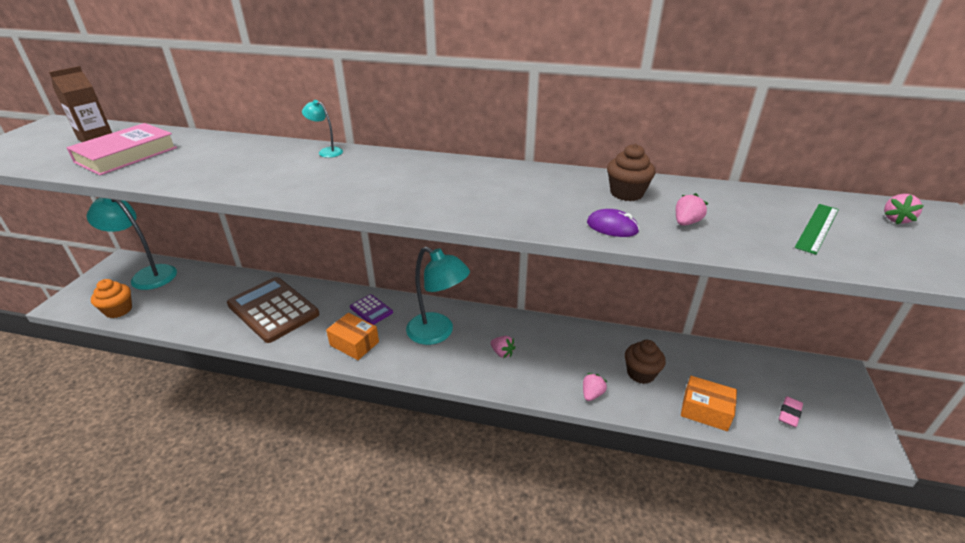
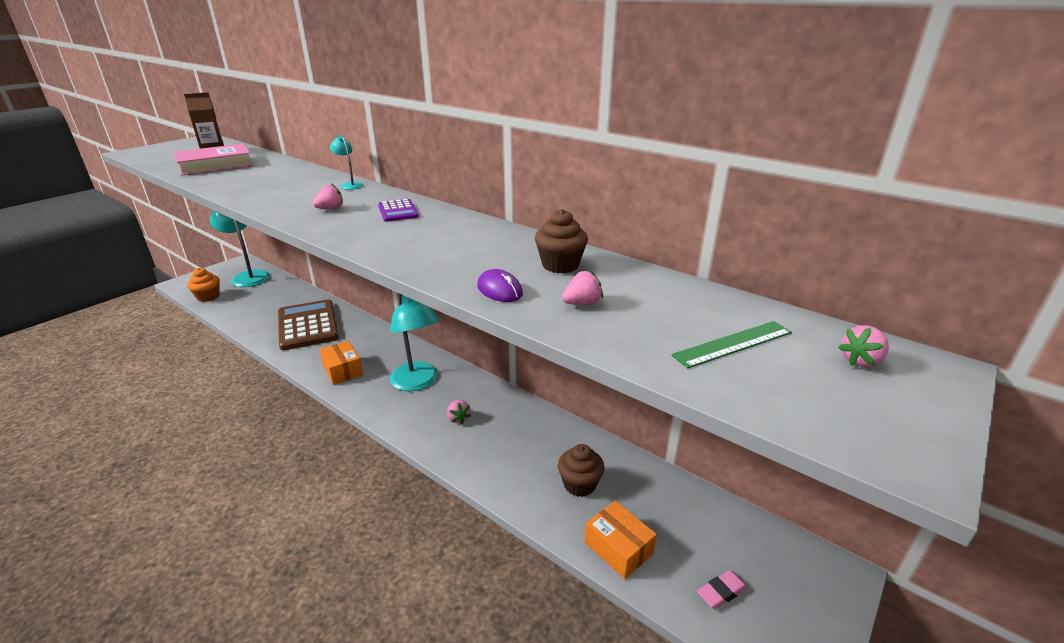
camera: 25 degrees right, 5 degrees down
(371, 310) = (380, 347): purple calculator -> purple calculator (398, 211)
(592, 394) = (510, 485): pink strawberry -> pink strawberry (330, 209)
**********
§ Aim of the task: A verbatim copy of the data, with all pictures omitted, is the required output.

§ Result:
camera: 25 degrees right, 5 degrees down
(371, 310) = (380, 347): purple calculator -> purple calculator (398, 211)
(592, 394) = (510, 485): pink strawberry -> pink strawberry (330, 209)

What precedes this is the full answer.